■ AIM OF THE EXERCISE
Give back exactly the lines of the entries below from the line with "Where the grey" to the line with "The blue glasses", inclusive, and only those.

- Opening Delimiter -

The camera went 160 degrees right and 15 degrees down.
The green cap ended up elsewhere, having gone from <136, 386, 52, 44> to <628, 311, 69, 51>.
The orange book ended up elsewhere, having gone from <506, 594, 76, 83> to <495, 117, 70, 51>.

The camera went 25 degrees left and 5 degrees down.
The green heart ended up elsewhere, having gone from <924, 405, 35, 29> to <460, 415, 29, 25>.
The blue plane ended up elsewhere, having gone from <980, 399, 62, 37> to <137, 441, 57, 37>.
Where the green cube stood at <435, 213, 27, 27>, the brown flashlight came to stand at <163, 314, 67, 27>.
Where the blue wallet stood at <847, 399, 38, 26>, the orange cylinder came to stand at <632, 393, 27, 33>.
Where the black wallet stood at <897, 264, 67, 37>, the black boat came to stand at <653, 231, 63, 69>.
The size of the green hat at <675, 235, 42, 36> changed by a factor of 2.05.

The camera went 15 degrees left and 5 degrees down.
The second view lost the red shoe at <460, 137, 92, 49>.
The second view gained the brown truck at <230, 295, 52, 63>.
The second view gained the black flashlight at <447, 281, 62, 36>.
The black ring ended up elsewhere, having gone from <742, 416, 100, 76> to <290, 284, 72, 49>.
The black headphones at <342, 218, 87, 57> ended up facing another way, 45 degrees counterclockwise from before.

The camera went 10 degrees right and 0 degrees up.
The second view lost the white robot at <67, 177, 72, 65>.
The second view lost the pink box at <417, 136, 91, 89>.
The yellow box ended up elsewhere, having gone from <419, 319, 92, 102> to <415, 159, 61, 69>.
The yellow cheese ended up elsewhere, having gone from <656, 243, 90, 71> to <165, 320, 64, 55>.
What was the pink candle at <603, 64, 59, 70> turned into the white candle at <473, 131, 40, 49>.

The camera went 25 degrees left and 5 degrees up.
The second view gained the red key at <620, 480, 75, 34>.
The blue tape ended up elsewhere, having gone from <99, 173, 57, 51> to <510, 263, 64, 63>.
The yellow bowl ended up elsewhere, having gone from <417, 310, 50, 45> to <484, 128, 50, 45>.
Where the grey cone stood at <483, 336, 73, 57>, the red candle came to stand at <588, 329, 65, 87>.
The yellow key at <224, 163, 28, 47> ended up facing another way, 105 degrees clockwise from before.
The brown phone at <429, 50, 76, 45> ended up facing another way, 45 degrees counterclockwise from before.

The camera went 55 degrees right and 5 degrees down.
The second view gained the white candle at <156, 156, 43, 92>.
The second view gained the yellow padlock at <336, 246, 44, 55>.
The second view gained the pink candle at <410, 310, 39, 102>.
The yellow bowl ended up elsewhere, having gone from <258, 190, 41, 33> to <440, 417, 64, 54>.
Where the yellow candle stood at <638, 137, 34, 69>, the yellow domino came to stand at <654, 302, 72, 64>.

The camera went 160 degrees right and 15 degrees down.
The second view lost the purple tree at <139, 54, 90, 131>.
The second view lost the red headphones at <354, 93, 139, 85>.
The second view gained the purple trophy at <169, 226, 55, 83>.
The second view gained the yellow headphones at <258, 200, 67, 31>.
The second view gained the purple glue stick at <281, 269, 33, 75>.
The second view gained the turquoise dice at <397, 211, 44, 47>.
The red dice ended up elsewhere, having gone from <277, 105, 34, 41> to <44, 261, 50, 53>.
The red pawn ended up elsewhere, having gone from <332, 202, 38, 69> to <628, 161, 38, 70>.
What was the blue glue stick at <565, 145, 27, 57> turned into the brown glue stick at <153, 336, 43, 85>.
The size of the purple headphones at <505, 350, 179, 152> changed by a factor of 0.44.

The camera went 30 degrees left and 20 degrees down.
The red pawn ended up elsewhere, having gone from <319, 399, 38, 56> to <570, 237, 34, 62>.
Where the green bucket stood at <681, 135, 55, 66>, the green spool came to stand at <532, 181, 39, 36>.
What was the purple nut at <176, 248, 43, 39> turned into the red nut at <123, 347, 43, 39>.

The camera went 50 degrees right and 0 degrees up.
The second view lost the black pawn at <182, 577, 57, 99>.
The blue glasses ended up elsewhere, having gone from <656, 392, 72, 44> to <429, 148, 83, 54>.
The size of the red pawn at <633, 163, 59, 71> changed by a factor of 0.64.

- Closing Delimiter -

■ EXPECTED ANSWER
Where the grey cone stood at <483, 336, 73, 57>, the red candle came to stand at <588, 329, 65, 87>.
The yellow key at <224, 163, 28, 47> ended up facing another way, 105 degrees clockwise from before.
The brown phone at <429, 50, 76, 45> ended up facing another way, 45 degrees counterclockwise from before.

The camera went 55 degrees right and 5 degrees down.
The second view gained the white candle at <156, 156, 43, 92>.
The second view gained the yellow padlock at <336, 246, 44, 55>.
The second view gained the pink candle at <410, 310, 39, 102>.
The yellow bowl ended up elsewhere, having gone from <258, 190, 41, 33> to <440, 417, 64, 54>.
Where the yellow candle stood at <638, 137, 34, 69>, the yellow domino came to stand at <654, 302, 72, 64>.

The camera went 160 degrees right and 15 degrees down.
The second view lost the purple tree at <139, 54, 90, 131>.
The second view lost the red headphones at <354, 93, 139, 85>.
The second view gained the purple trophy at <169, 226, 55, 83>.
The second view gained the yellow headphones at <258, 200, 67, 31>.
The second view gained the purple glue stick at <281, 269, 33, 75>.
The second view gained the turquoise dice at <397, 211, 44, 47>.
The red dice ended up elsewhere, having gone from <277, 105, 34, 41> to <44, 261, 50, 53>.
The red pawn ended up elsewhere, having gone from <332, 202, 38, 69> to <628, 161, 38, 70>.
What was the blue glue stick at <565, 145, 27, 57> turned into the brown glue stick at <153, 336, 43, 85>.
The size of the purple headphones at <505, 350, 179, 152> changed by a factor of 0.44.

The camera went 30 degrees left and 20 degrees down.
The red pawn ended up elsewhere, having gone from <319, 399, 38, 56> to <570, 237, 34, 62>.
Where the green bucket stood at <681, 135, 55, 66>, the green spool came to stand at <532, 181, 39, 36>.
What was the purple nut at <176, 248, 43, 39> turned into the red nut at <123, 347, 43, 39>.

The camera went 50 degrees right and 0 degrees up.
The second view lost the black pawn at <182, 577, 57, 99>.
The blue glasses ended up elsewhere, having gone from <656, 392, 72, 44> to <429, 148, 83, 54>.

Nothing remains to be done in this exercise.